## [DATASET EXTRACT]
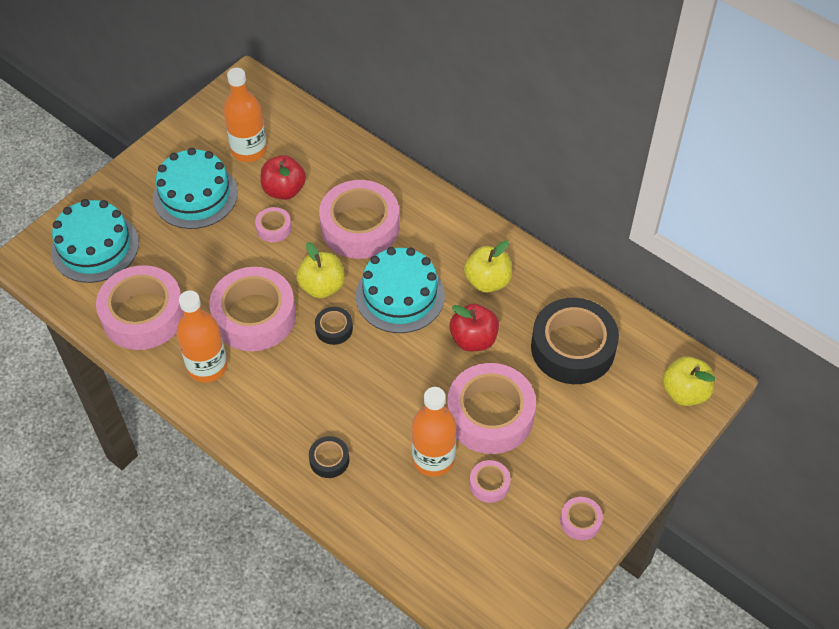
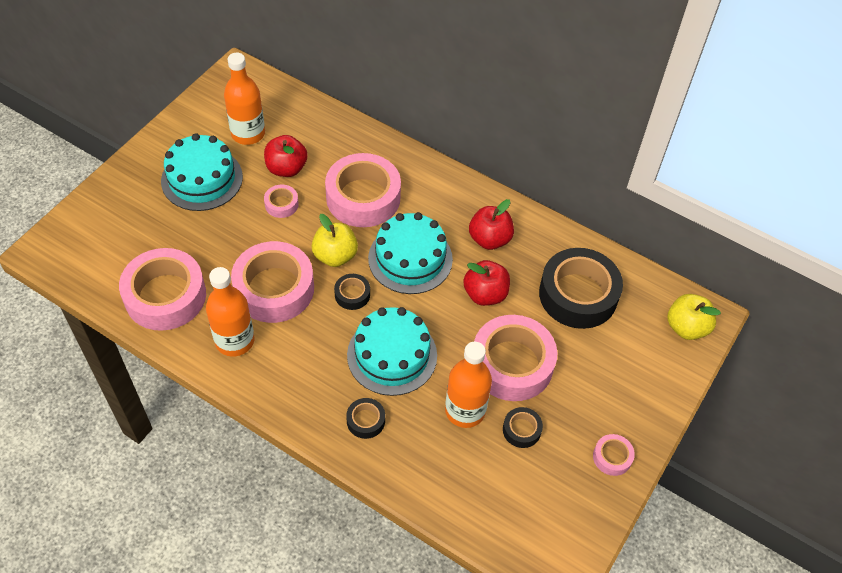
camera: 10 degrees left, 0 degrees up
(95, 247) = (110, 234): turquoise cake -> turquoise cake (392, 355)
(487, 281) = (489, 239): yellow apple -> red apple
(489, 484) = (521, 430): pink tape -> black tape

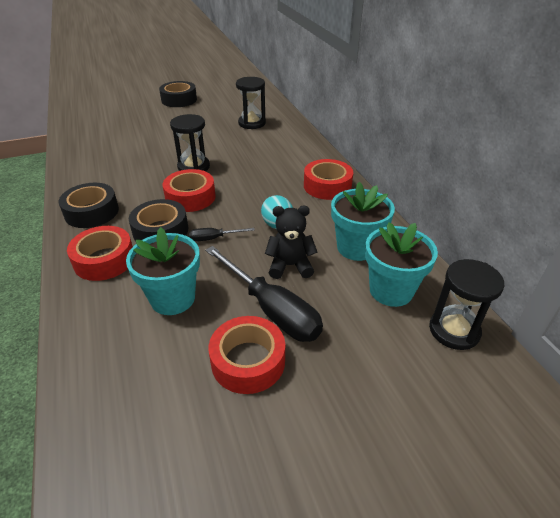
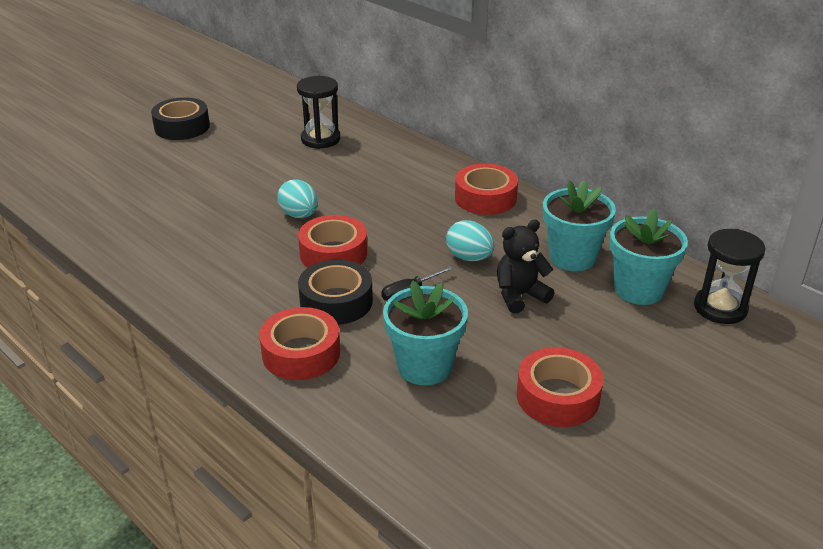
camera: 25 degrees left, 5 degrees down
(92, 212) = (222, 305): black tape -> none
(193, 167) = (299, 215): black hourglass -> turquoise egg
(271, 309) = (538, 344): black screwdriver -> none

## [TASK ITEM]
Drop every picture, then write out the remaining entries above exactly as they appear.

## [ANSWER TO THE EXERCISE]
camera: 10 degrees left, 0 degrees up
(95, 247) = (110, 234): turquoise cake -> turquoise cake (392, 355)
(487, 281) = (489, 239): yellow apple -> red apple
(489, 484) = (521, 430): pink tape -> black tape

camera: 25 degrees left, 5 degrees down
(92, 212) = (222, 305): black tape -> none
(193, 167) = (299, 215): black hourglass -> turquoise egg
(271, 309) = (538, 344): black screwdriver -> none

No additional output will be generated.